WHAT YOU WILL DO:
Without the pictures, print the lines from the one holding "cyan diamond: (128, 130) -> (200, 234), moved" through the last line below, both included, exactly as they stand.

EXTRACTED DATA:
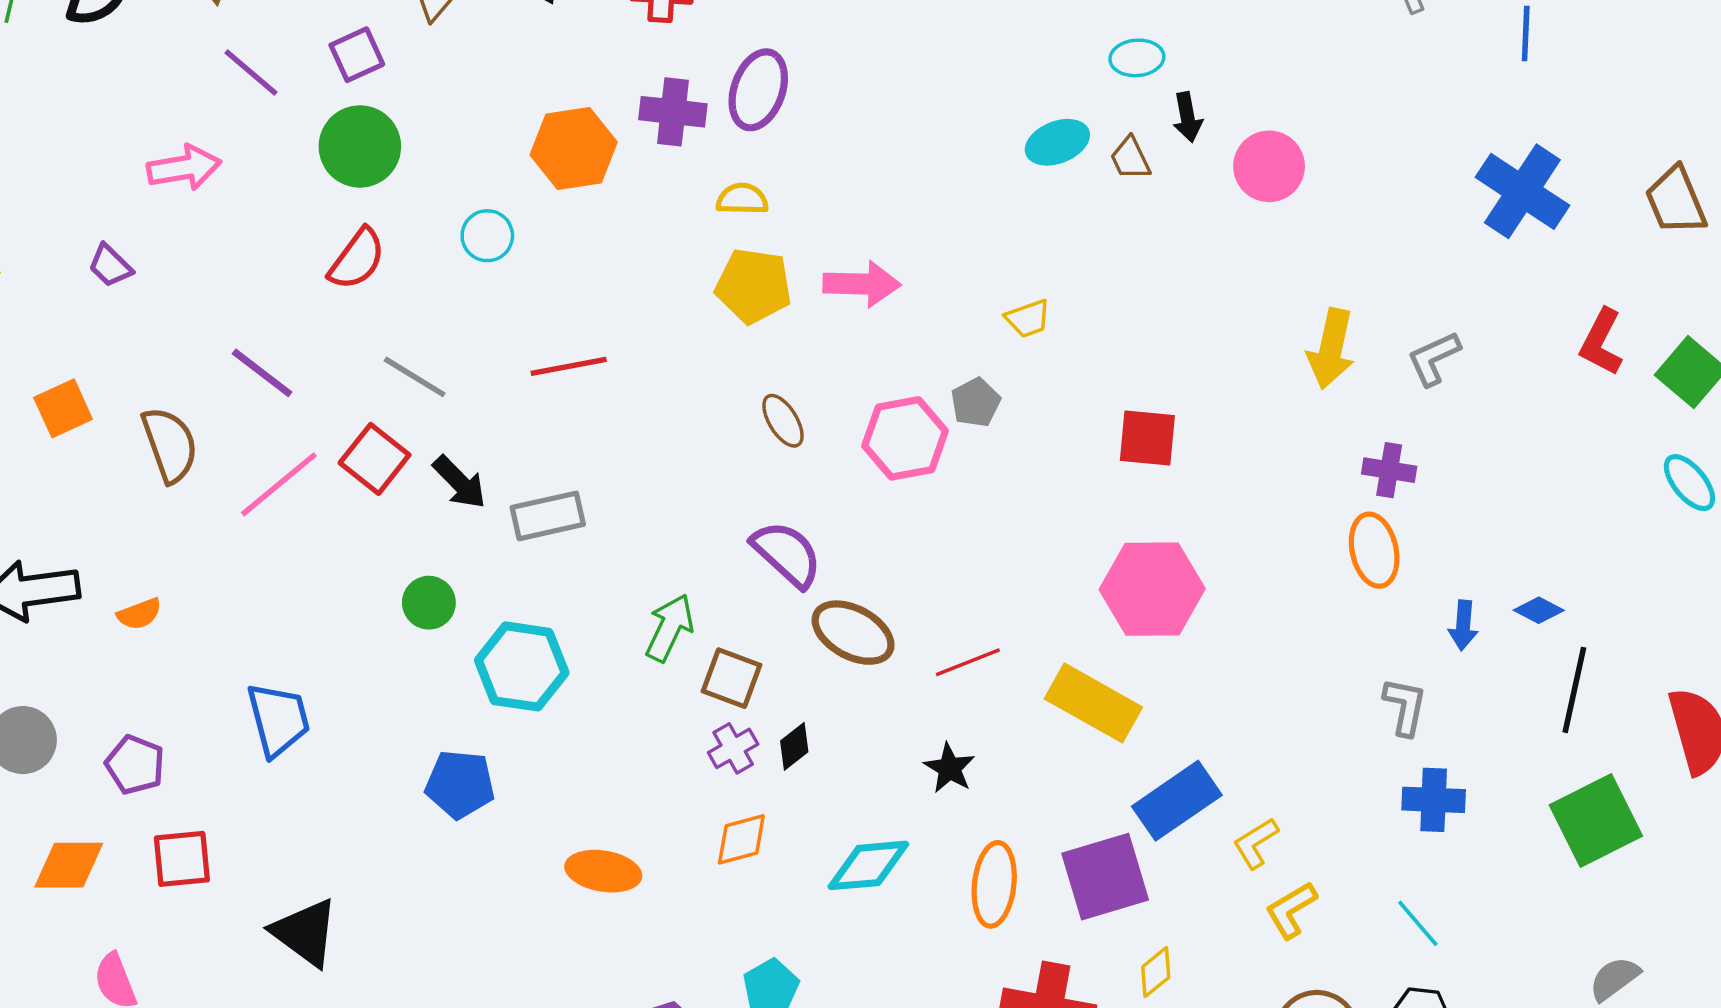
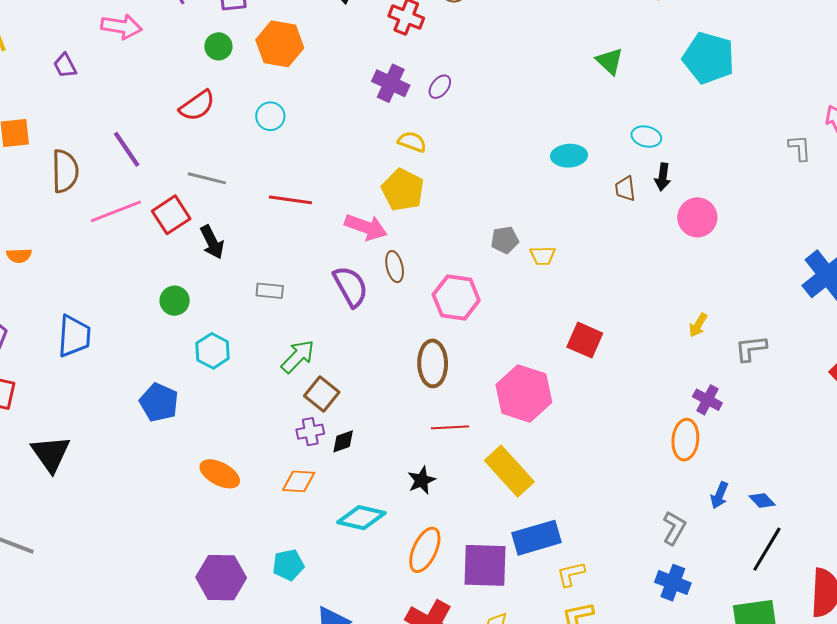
purple ellipse: (758, 90) -> (440, 87), size x0.6
cyan ellipse: (1057, 142) -> (569, 156), moved
green circle: (360, 146) -> (218, 46), size x0.6
orange hexagon: (574, 149) -> (280, 44), moved
pink arrow: (862, 284) -> (366, 227), moved
yellow arrow: (1331, 349) -> (698, 325), size x0.6
gray line: (415, 377) -> (207, 178), turned -36
gray pentagon: (976, 402) -> (505, 240), moved
gray rectangle: (548, 516) -> (270, 291), moved, size x0.7
purple semicircle: (787, 554) -> (351, 286), moved
pink hexagon: (1152, 589) -> (524, 393), moved
brown ellipse: (853, 633) -> (433, 363), moved, turned 42
cyan hexagon: (522, 666) -> (213, 351), size x0.7

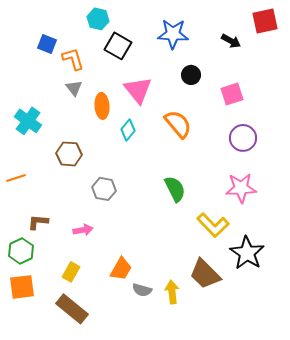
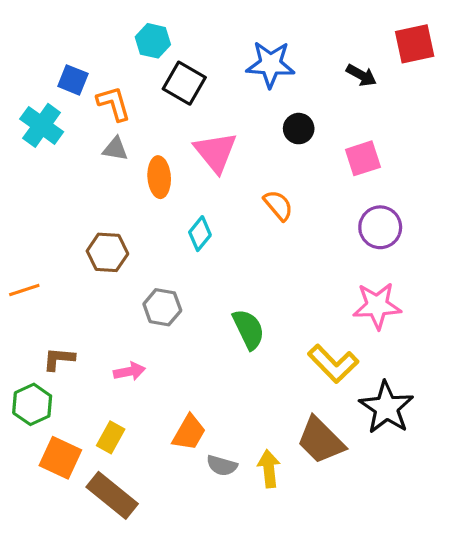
gray triangle: (74, 88) -> (115, 149), turned -42
cyan cross: (28, 121) -> (42, 125), moved
orange semicircle: (178, 124) -> (278, 205), size x0.7
cyan diamond: (128, 130) -> (200, 234), moved
green semicircle: (175, 189) -> (248, 329), moved
orange square: (22, 287) -> (60, 458), moved, turned 32

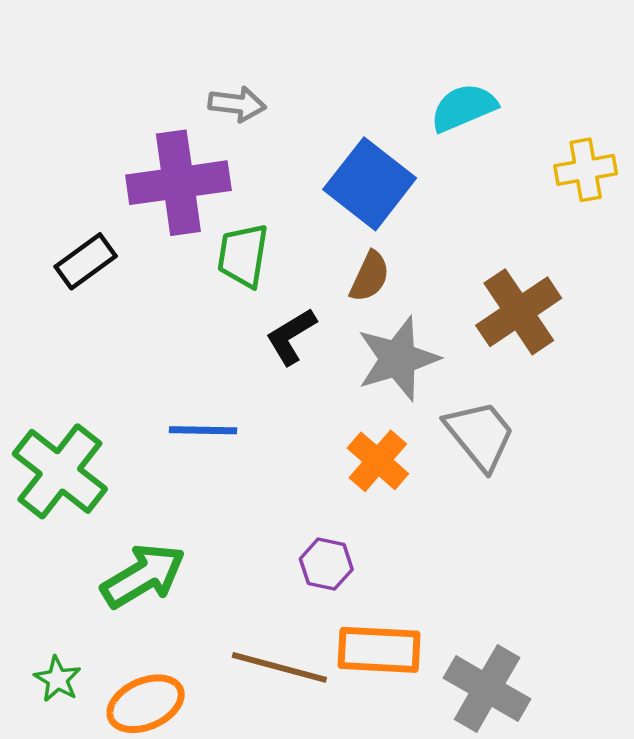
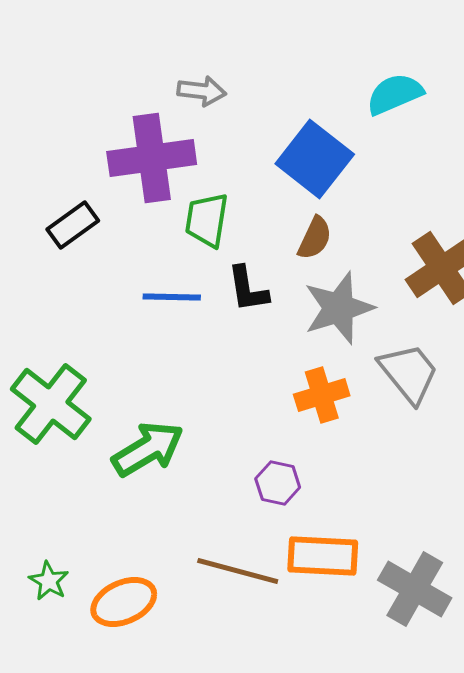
black L-shape: (291, 336) -> (248, 289), turned -68
blue line: (203, 430) -> (172, 297), moved
orange cross: (378, 461) -> (322, 395), turned 32
green arrow: (143, 576) -> (148, 449), moved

EXPECTED ANSWER:
cyan diamond: (128, 130) -> (200, 234), moved
green semicircle: (175, 189) -> (248, 329), moved
orange square: (22, 287) -> (60, 458), moved, turned 32

black L-shape: (291, 336) -> (248, 289), turned -68
blue line: (203, 430) -> (172, 297), moved
orange cross: (378, 461) -> (322, 395), turned 32
green arrow: (143, 576) -> (148, 449), moved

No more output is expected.